→ DIRECTIVE:
Pick out every line in the entries below that contains the string "grace" and copy each one. Matching is case-sensitive.

→ DATASET CONTENT:
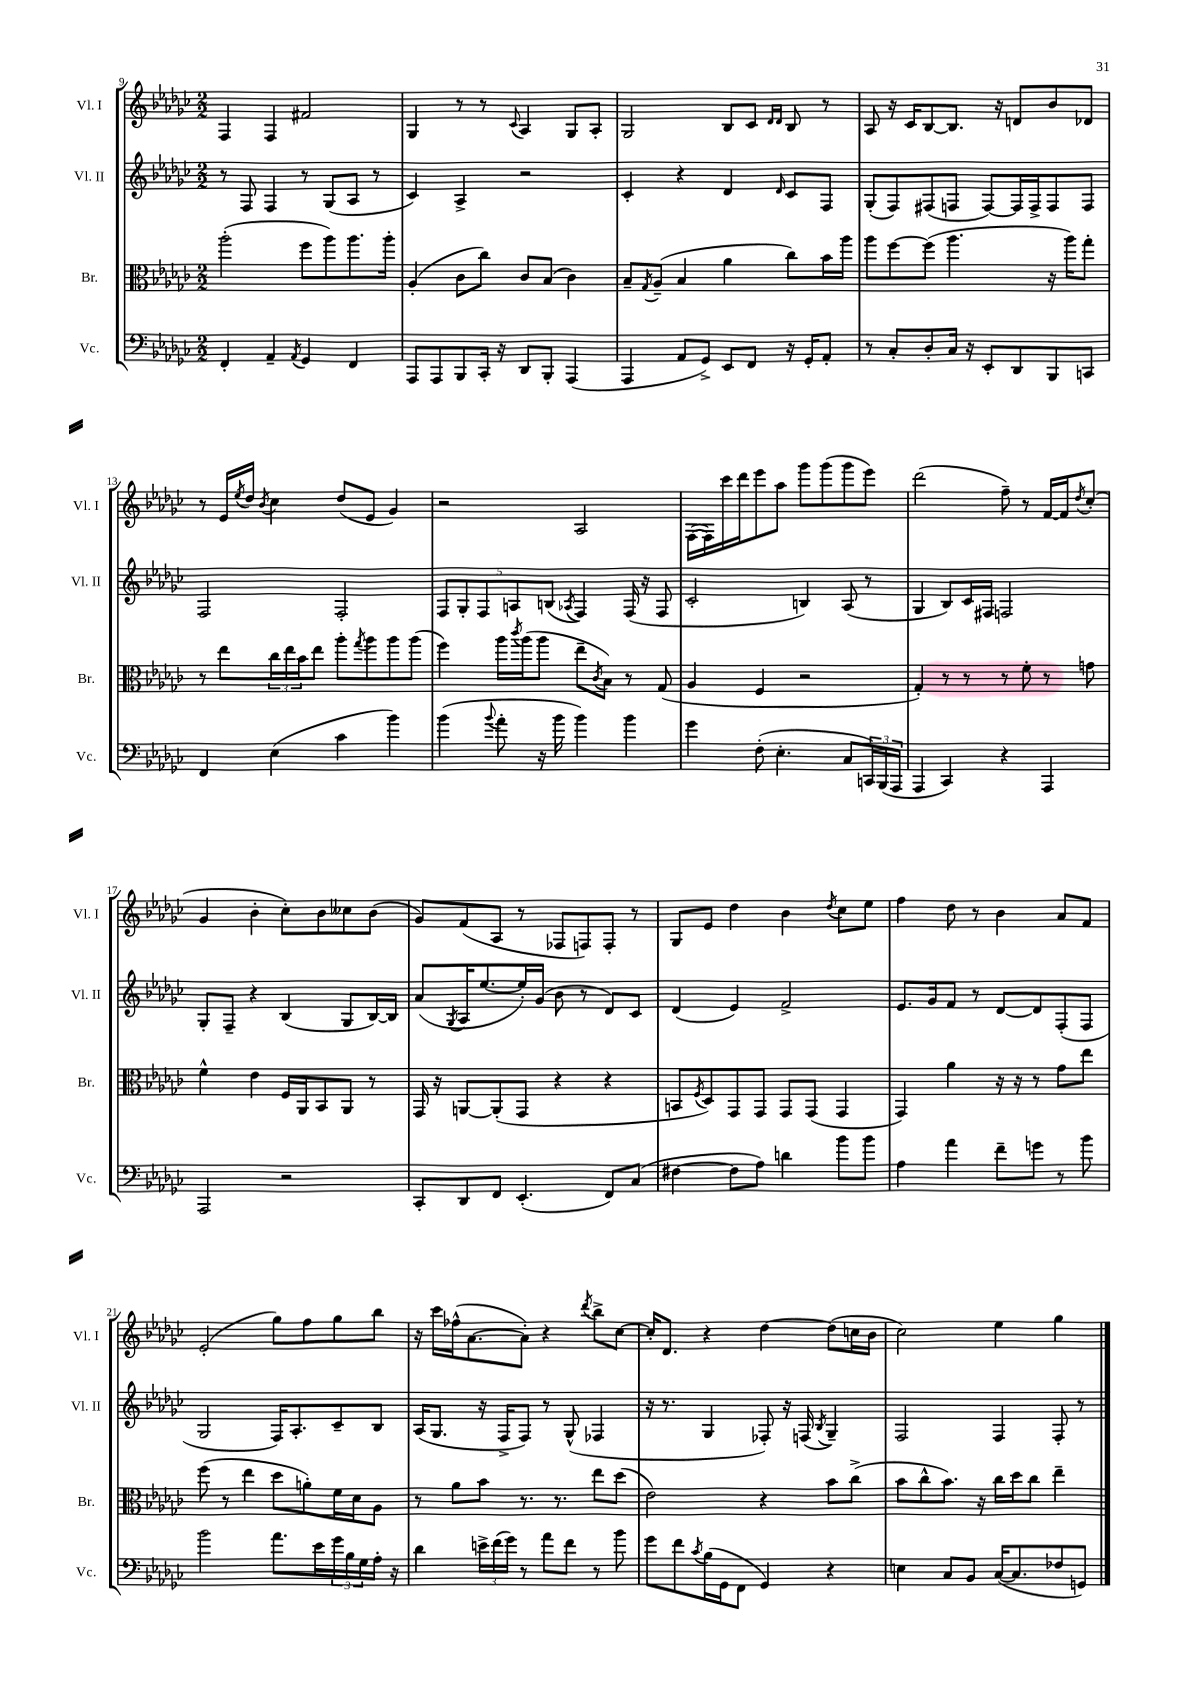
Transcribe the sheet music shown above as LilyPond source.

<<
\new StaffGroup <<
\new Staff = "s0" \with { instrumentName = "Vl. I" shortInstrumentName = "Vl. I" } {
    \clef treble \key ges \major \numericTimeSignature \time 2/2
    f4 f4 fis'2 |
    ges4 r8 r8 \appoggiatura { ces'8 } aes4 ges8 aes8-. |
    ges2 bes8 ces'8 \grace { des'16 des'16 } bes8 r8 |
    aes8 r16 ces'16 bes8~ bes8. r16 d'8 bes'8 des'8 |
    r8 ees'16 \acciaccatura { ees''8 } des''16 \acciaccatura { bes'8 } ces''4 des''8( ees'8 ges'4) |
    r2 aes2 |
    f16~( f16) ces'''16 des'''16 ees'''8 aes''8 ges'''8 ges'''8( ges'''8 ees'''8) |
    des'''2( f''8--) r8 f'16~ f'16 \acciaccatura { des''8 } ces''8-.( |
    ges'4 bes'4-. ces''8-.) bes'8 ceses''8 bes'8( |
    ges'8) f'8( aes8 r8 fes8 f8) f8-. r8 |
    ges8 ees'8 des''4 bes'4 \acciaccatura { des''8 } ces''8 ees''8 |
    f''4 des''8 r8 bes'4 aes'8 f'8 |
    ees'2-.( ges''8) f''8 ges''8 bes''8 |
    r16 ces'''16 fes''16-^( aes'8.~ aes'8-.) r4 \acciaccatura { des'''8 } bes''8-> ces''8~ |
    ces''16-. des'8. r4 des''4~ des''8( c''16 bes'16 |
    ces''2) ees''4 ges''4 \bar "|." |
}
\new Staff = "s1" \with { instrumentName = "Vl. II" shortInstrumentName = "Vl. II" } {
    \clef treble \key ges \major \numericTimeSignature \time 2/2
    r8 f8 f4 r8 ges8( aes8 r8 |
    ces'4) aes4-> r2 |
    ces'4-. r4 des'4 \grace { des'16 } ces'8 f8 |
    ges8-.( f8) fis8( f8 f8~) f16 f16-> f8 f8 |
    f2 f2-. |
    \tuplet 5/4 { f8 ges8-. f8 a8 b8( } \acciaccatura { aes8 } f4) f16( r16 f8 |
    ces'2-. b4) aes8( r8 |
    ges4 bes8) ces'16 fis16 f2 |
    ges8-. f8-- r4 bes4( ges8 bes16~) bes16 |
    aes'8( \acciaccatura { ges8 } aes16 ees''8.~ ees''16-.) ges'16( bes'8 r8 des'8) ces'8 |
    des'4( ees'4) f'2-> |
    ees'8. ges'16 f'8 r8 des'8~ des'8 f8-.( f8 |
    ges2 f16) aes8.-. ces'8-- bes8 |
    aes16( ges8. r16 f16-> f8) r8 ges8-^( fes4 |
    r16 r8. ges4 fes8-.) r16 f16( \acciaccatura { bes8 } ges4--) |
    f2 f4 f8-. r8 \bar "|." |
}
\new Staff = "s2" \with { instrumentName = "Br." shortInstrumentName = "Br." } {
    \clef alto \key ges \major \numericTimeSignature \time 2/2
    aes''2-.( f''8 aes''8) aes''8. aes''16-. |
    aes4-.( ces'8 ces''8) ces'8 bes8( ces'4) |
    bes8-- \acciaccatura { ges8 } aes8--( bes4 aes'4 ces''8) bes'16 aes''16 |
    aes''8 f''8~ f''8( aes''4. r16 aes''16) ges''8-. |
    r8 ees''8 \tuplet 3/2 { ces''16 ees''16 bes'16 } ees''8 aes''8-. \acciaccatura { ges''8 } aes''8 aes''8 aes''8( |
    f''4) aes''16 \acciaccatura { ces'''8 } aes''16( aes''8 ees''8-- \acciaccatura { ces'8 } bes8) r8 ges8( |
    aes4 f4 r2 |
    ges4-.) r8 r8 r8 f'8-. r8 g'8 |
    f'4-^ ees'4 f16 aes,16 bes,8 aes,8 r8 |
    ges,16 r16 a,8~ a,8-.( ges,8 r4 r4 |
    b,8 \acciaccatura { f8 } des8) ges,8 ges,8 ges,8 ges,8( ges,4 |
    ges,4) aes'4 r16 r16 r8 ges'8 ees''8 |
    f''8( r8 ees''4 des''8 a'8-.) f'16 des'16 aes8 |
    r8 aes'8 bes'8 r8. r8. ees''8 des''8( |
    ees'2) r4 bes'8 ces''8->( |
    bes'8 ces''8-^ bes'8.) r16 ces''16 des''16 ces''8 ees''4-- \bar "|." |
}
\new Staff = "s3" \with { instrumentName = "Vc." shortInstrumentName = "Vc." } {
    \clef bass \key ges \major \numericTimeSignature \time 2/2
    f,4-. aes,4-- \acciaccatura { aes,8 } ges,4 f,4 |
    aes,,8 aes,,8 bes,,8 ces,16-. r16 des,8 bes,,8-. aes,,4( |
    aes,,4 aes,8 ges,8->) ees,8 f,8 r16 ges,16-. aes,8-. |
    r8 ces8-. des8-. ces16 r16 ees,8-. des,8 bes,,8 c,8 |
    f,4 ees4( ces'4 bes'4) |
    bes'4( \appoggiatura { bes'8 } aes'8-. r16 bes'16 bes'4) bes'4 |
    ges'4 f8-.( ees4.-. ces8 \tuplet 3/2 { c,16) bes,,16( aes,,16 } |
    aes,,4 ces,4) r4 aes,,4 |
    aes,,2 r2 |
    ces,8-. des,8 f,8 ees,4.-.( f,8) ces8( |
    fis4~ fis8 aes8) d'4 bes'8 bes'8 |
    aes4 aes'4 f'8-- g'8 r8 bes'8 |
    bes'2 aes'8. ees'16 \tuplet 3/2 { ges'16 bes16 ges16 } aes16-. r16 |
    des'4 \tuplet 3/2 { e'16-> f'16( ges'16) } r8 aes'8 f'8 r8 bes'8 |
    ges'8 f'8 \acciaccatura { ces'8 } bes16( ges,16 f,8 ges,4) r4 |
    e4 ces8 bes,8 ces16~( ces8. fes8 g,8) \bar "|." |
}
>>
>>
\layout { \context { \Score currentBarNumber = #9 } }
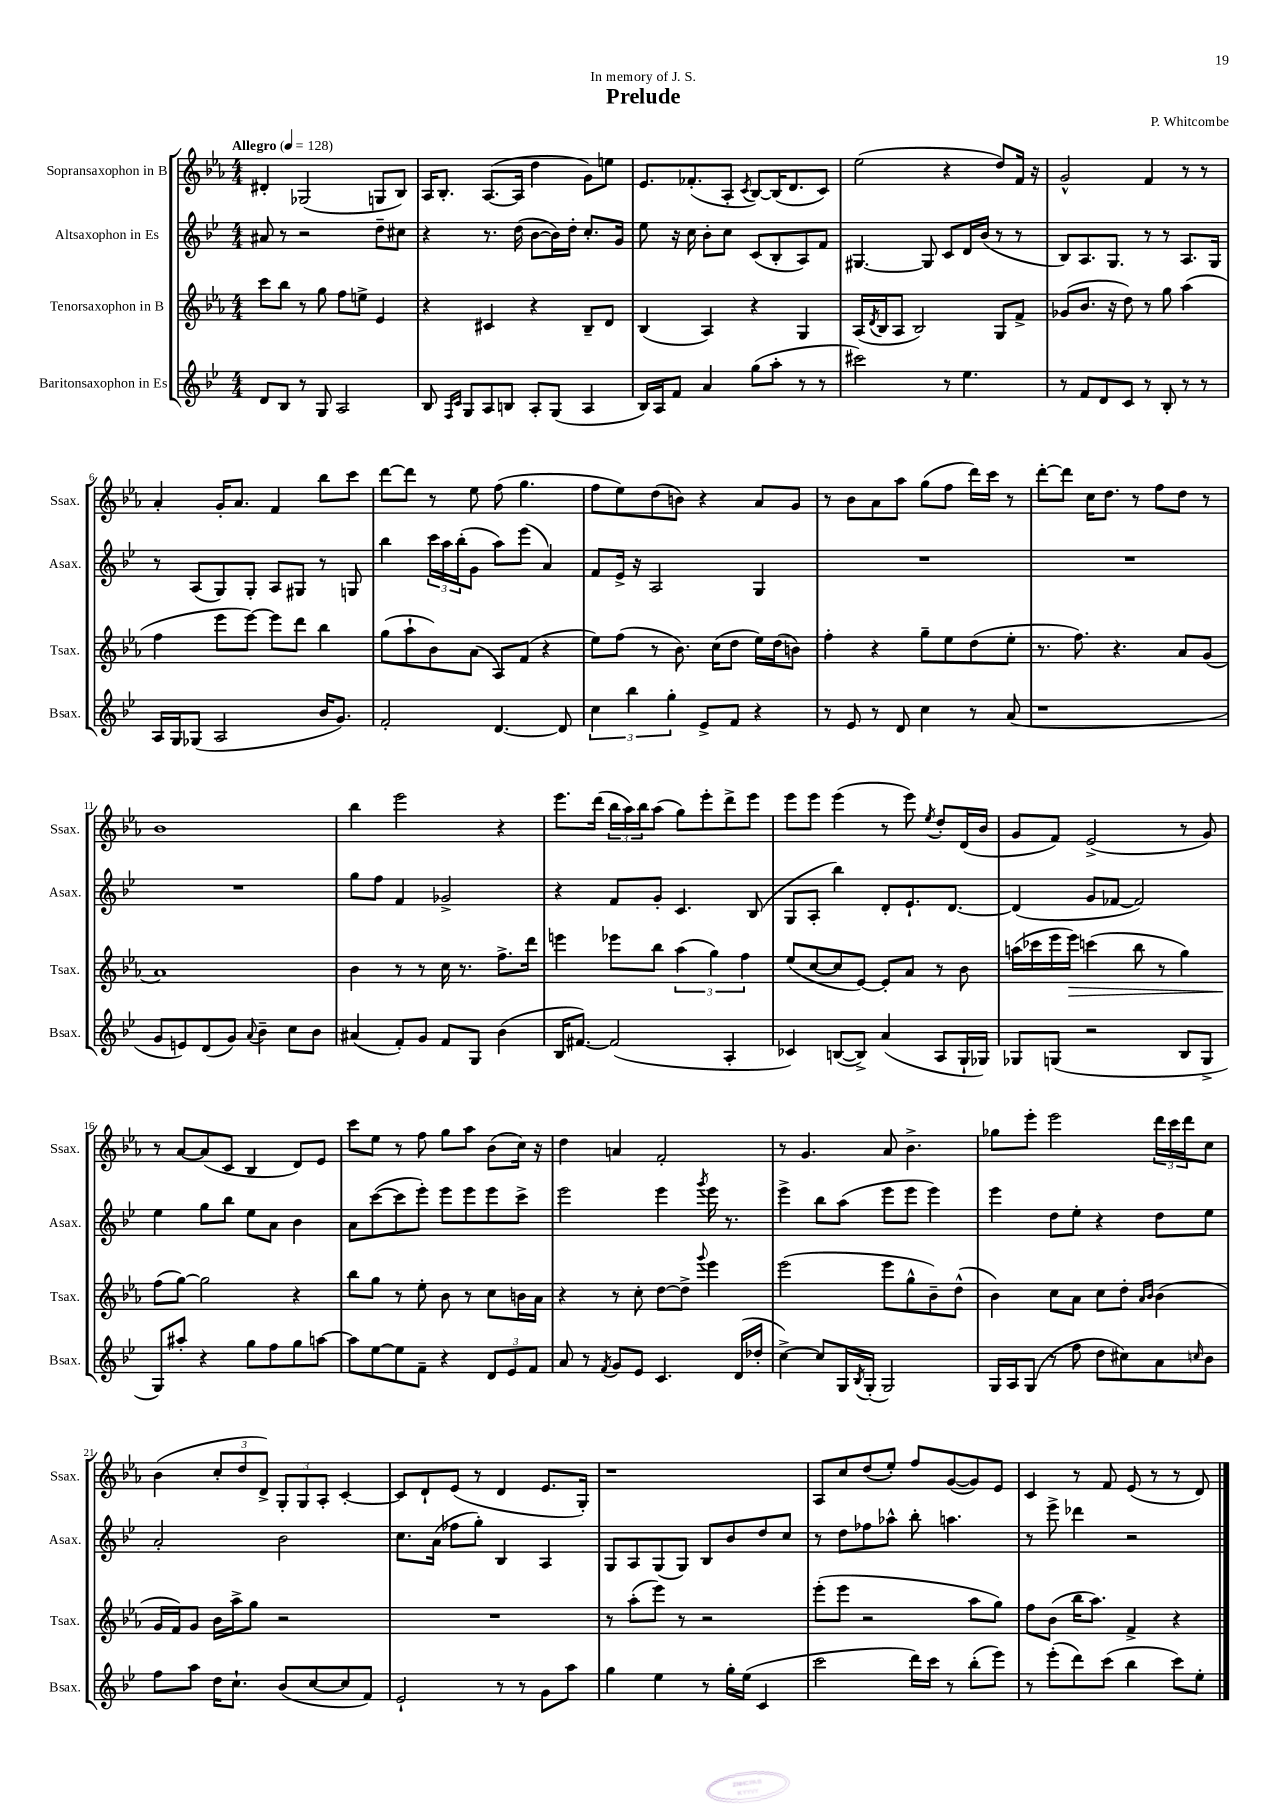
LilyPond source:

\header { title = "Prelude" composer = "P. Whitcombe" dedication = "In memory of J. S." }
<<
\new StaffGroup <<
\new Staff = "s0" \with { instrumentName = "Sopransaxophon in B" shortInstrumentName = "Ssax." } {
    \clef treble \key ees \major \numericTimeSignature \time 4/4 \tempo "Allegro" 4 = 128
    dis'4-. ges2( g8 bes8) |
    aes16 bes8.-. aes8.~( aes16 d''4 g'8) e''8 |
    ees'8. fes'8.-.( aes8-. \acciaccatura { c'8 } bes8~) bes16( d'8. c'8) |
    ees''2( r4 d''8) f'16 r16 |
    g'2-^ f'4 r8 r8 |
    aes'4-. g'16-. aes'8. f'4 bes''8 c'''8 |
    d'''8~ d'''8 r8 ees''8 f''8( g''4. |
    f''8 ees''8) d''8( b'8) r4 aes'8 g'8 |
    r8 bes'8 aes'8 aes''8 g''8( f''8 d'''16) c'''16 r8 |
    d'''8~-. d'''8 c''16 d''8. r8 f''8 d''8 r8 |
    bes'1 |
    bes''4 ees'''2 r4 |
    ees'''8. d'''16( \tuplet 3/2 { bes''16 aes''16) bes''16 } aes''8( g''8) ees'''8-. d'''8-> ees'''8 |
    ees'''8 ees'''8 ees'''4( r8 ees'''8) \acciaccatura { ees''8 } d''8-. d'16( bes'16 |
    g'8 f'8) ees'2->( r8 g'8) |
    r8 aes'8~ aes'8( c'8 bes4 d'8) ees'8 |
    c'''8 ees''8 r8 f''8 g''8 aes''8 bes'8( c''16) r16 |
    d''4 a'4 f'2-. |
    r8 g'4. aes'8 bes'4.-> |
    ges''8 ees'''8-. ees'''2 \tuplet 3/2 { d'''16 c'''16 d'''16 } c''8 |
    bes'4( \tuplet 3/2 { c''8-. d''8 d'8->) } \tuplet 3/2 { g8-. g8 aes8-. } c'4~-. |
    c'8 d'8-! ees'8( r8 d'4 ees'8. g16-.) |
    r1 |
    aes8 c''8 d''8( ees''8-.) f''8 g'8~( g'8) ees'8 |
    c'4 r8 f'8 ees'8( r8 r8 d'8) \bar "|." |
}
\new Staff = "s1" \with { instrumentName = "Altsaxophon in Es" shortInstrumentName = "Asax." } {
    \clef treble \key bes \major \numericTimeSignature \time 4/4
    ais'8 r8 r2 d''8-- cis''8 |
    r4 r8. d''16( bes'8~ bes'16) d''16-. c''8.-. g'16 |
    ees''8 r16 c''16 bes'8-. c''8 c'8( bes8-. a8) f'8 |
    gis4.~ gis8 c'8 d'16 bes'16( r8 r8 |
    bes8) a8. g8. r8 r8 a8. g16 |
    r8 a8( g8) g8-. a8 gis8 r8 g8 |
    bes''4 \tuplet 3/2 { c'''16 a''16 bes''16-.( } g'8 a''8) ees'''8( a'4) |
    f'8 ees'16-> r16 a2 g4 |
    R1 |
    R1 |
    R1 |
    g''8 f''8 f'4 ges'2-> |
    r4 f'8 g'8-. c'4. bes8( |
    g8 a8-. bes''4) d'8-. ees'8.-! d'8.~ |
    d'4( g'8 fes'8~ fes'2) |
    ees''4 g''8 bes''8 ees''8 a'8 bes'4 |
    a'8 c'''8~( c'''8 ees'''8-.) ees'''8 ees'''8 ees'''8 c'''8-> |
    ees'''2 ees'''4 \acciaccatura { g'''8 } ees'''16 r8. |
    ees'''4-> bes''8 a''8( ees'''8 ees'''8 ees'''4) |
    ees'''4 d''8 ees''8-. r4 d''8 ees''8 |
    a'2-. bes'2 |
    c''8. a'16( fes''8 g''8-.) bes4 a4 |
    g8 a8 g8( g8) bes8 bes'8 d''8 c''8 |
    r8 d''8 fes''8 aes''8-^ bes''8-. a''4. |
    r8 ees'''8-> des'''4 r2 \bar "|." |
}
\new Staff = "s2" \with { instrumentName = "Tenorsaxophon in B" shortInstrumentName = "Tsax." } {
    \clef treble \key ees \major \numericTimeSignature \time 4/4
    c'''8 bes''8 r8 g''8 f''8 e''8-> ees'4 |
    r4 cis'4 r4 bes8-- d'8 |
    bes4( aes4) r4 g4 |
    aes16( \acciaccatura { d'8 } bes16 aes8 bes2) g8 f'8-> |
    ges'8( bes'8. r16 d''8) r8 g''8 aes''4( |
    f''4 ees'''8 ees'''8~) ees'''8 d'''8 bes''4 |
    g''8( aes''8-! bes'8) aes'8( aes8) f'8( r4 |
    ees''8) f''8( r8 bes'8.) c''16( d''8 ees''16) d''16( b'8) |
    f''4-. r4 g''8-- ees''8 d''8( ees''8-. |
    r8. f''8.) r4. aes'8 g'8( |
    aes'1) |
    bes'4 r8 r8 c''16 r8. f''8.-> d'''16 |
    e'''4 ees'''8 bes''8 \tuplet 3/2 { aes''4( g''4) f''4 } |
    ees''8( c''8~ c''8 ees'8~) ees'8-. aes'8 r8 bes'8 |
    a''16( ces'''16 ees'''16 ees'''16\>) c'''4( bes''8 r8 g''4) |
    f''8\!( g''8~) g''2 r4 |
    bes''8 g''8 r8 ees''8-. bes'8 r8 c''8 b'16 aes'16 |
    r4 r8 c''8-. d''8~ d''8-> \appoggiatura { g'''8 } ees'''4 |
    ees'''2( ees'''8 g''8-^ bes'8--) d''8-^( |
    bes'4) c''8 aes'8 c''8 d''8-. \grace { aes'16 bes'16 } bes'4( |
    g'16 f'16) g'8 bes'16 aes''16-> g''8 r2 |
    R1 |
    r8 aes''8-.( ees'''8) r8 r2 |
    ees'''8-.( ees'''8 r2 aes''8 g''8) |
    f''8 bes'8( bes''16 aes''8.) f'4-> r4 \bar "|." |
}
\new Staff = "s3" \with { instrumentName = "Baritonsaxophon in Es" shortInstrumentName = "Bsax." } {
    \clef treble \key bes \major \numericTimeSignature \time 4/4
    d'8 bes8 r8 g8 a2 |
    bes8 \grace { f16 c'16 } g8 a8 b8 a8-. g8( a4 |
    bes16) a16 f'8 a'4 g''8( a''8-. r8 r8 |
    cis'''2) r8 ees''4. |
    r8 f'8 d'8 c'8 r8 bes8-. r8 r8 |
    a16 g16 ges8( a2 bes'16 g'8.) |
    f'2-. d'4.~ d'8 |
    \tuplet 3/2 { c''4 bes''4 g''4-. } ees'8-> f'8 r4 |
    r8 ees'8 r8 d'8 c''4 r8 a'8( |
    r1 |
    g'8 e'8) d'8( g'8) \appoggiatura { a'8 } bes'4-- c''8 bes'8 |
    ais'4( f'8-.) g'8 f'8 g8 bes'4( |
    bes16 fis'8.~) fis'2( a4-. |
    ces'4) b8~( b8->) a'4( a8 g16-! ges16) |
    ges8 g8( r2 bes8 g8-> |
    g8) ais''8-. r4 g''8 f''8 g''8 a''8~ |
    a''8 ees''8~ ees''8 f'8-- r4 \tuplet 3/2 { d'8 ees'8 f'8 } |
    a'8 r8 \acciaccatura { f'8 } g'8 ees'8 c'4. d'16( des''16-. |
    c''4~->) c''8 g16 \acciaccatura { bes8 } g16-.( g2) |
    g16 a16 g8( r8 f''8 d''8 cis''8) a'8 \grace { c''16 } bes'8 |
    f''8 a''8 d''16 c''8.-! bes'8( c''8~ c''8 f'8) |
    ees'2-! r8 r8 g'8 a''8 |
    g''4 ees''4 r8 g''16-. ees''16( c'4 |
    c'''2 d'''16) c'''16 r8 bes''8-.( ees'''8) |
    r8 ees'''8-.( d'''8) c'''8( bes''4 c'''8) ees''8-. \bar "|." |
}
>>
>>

→ SOLUTION TO THE EXERCISE:
    ges2 bes8 ces'8 \grace { des'16 des'16 } bes8 r8 |
    ces'4-. r4 des'4 \grace { des'16 } ces'8 f8 |
    bes'4) c''8 aes'8 c''8 d''8-. \grace { aes'16 bes'16 } bes'4( |
    bes8 \grace { f16 c'16 } g8 a8 b8 a8-. g8( a4 |
    g16 a16 g8( r8 f''8 d''8 cis''8) a'8 \grace { c''16 } bes'8 |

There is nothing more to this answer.